### TASK STATEMENT
In the material below, the required lines run from the one containing "camera: 30 degrees left, 5 degrees down" through the one containing "(362, 303) = (438, 455): red". Copy those lines exactly, ends included, and nothing else.

### DATA SHOWN

------------------------------------------------------------

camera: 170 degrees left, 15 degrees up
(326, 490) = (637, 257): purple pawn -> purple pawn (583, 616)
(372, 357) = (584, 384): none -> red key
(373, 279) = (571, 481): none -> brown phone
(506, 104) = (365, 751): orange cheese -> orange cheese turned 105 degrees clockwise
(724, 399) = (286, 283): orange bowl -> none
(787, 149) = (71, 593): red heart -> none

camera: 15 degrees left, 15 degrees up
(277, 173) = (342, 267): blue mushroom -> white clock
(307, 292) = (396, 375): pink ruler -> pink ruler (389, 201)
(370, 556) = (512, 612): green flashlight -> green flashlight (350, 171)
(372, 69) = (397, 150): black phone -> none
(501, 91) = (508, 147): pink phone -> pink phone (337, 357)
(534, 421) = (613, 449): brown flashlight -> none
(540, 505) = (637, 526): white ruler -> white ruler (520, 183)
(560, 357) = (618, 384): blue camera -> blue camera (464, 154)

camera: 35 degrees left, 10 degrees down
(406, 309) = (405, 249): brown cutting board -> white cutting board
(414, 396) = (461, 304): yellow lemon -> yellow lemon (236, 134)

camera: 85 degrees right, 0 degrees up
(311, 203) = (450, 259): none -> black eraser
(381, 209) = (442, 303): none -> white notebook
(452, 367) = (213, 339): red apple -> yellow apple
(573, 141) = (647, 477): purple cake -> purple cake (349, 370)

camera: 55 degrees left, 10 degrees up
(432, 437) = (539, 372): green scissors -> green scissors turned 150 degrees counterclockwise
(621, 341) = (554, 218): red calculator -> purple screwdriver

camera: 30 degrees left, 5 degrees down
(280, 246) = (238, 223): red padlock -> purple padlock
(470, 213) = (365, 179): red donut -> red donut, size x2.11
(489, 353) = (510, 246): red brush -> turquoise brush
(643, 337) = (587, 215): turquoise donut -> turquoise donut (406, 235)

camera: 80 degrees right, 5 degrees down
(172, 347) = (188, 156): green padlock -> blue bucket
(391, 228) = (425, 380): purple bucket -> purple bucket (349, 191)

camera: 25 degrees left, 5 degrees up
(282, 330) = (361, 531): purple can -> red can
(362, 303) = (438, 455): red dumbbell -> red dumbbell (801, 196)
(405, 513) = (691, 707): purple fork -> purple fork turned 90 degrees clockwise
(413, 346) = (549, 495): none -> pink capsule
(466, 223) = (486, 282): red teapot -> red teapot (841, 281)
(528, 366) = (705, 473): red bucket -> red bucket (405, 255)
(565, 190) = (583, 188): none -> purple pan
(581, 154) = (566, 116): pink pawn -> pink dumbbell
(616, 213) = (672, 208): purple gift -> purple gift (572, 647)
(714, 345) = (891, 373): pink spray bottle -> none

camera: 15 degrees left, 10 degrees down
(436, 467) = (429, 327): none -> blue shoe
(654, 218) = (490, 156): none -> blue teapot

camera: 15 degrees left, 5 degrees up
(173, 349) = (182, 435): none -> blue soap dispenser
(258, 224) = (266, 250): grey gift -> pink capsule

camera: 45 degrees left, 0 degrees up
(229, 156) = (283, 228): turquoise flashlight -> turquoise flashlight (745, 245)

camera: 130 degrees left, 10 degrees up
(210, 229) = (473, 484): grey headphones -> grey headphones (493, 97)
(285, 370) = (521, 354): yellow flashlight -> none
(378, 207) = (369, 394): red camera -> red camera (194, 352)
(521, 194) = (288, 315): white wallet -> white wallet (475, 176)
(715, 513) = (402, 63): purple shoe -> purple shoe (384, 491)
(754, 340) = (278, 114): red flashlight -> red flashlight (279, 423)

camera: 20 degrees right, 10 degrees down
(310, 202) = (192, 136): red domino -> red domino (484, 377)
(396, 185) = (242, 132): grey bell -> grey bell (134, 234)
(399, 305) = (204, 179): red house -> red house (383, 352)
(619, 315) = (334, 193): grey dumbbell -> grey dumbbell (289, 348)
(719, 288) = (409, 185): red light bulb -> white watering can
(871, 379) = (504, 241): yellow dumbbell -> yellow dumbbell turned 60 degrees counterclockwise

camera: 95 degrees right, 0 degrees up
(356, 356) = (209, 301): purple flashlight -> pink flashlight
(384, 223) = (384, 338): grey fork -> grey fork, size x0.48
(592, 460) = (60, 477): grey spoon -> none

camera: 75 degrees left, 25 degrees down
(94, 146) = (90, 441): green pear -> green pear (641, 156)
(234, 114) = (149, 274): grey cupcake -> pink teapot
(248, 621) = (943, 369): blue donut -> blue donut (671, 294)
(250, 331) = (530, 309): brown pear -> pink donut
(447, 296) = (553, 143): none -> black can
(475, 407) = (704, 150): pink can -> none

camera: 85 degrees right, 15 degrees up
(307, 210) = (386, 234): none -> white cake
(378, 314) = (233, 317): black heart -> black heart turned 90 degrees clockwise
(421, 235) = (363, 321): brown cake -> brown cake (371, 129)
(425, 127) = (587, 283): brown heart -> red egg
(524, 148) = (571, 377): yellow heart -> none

------------------------------------------------------------

### ANSWER SPACE
camera: 30 degrees left, 5 degrees down
(280, 246) = (238, 223): red padlock -> purple padlock
(470, 213) = (365, 179): red donut -> red donut, size x2.11
(489, 353) = (510, 246): red brush -> turquoise brush
(643, 337) = (587, 215): turquoise donut -> turquoise donut (406, 235)

camera: 80 degrees right, 5 degrees down
(172, 347) = (188, 156): green padlock -> blue bucket
(391, 228) = (425, 380): purple bucket -> purple bucket (349, 191)

camera: 25 degrees left, 5 degrees up
(282, 330) = (361, 531): purple can -> red can
(362, 303) = (438, 455): red dumbbell -> red dumbbell (801, 196)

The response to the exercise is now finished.